• REQUIRED WORK: Where the string "shifted" occurs in the material below, report the whole line.

═════ RAW DATA ═════

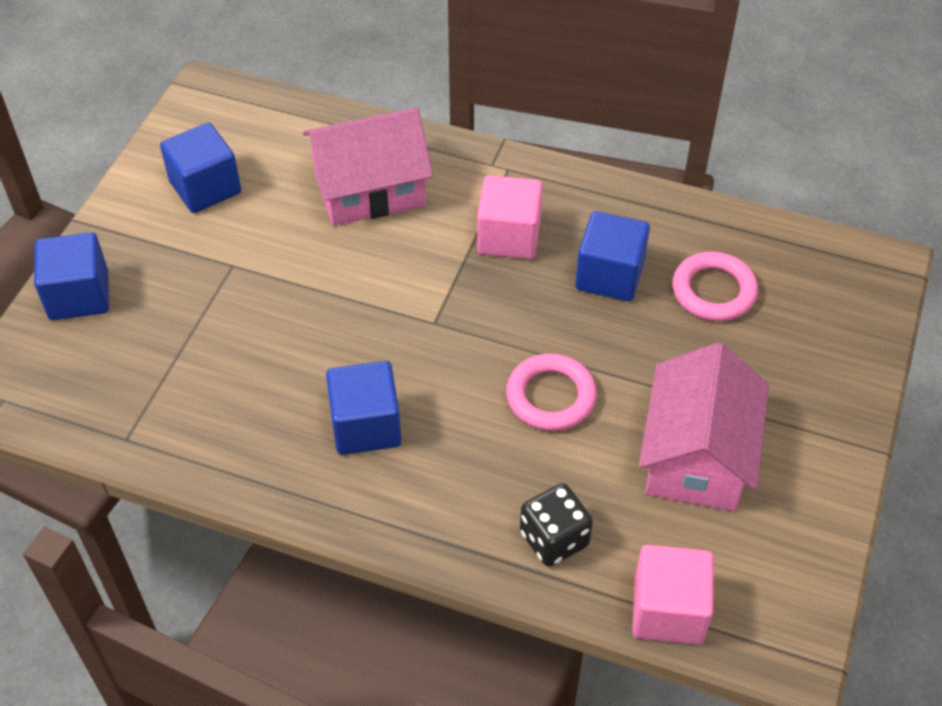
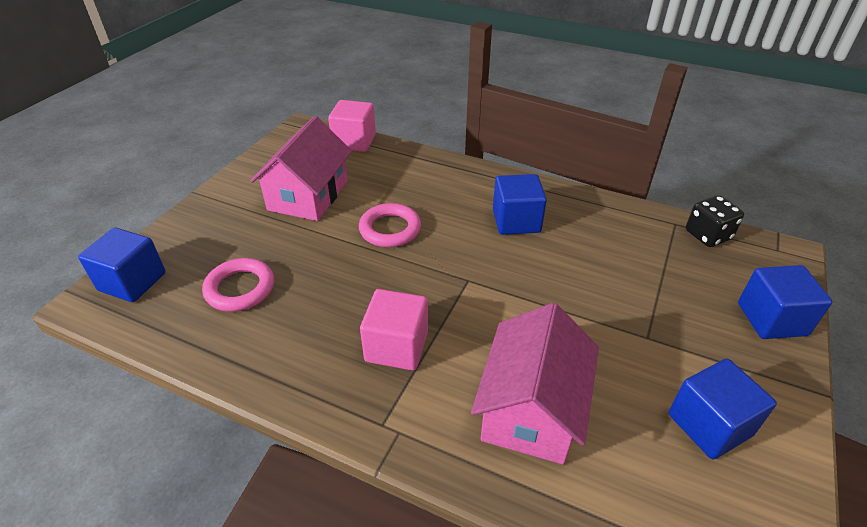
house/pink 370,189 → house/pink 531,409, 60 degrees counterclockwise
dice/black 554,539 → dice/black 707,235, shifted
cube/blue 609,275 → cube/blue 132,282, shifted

═════

• TASK RESULT:
dice/black 554,539 → dice/black 707,235, shifted
cube/blue 609,275 → cube/blue 132,282, shifted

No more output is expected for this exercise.